__DATA TO PROCESS__
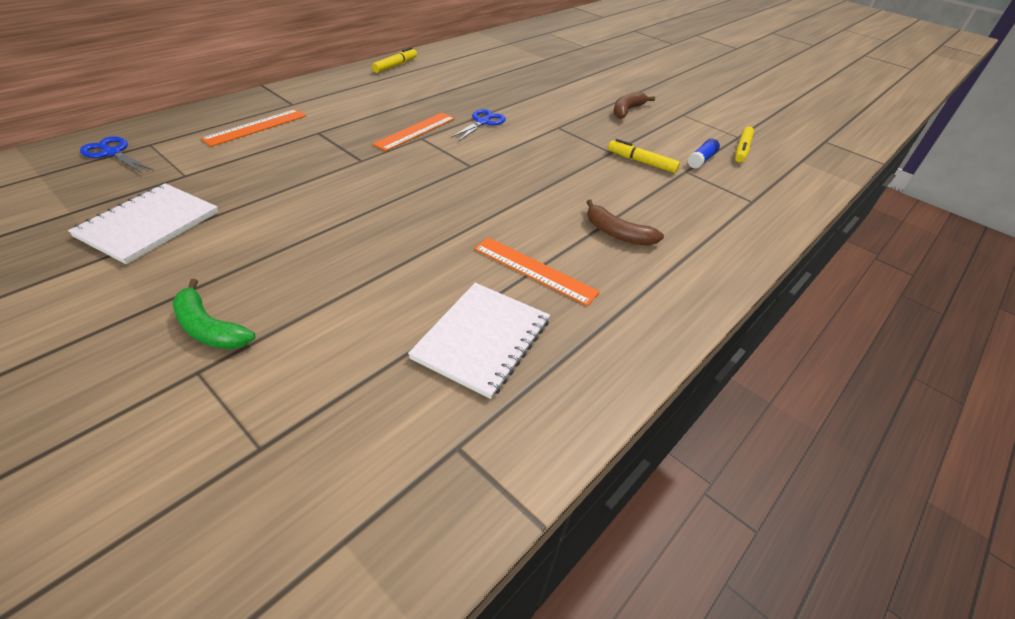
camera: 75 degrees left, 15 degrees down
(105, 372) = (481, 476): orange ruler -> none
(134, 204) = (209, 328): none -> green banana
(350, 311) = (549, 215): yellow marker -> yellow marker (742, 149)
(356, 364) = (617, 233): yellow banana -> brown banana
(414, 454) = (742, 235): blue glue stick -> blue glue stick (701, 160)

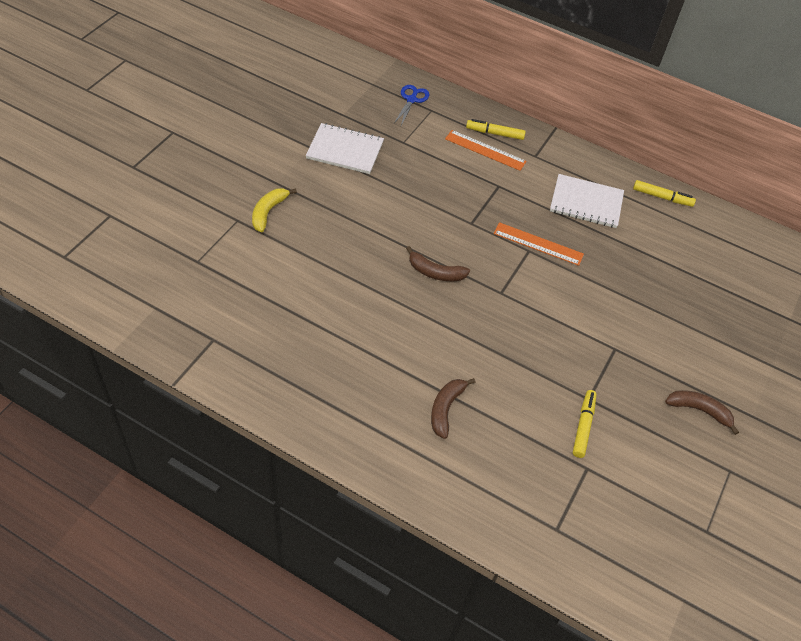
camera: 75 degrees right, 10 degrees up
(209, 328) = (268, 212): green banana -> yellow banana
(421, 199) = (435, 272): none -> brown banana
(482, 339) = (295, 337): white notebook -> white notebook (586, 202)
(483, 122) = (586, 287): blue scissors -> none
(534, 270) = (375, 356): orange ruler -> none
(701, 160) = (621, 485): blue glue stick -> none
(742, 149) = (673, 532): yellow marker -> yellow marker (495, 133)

__PROBLEM DETAILS__
The lines that mention the word "yellow" should be pulled from the records above.

__RESULT OF THIS TASK__
(350, 311) = (549, 215): yellow marker -> yellow marker (742, 149)
(356, 364) = (617, 233): yellow banana -> brown banana
(209, 328) = (268, 212): green banana -> yellow banana
(742, 149) = (673, 532): yellow marker -> yellow marker (495, 133)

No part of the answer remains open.